Shape position tracking data:
*** Begin section ***

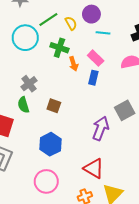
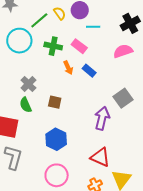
yellow semicircle: (71, 23) -> (60, 13), moved
pink rectangle: (96, 58) -> (79, 46), moved
orange arrow: (74, 64) -> (68, 68), moved
blue rectangle: (93, 78) -> (89, 71), turned -56

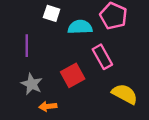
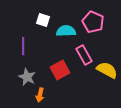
yellow semicircle: (125, 94) -> (107, 70), moved
orange arrow: (48, 106) -> (40, 95), turned -72

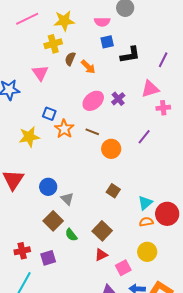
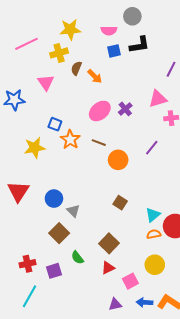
pink line: (27, 19) -> (26, 44), moved
black L-shape: (130, 55) -> (139, 45), moved
green semicircle: (71, 235) -> (77, 258), moved

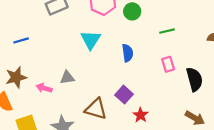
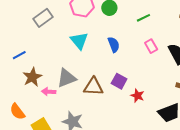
brown star: (16, 77) -> (32, 77), moved
gray triangle: (67, 78) -> (67, 78), size x1.5
brown triangle: (96, 109) -> (93, 87), moved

*** End section ***

Leave out every picture, and repeat word for word only the lines from the one holding "orange arrow: (48, 106)" through the end of the entries above, both ends included.

Exercise result
orange arrow: (48, 106) -> (40, 95), turned -72

pink line: (27, 19) -> (26, 44), moved
black L-shape: (130, 55) -> (139, 45), moved
green semicircle: (71, 235) -> (77, 258), moved

brown star: (16, 77) -> (32, 77), moved
gray triangle: (67, 78) -> (67, 78), size x1.5
brown triangle: (96, 109) -> (93, 87), moved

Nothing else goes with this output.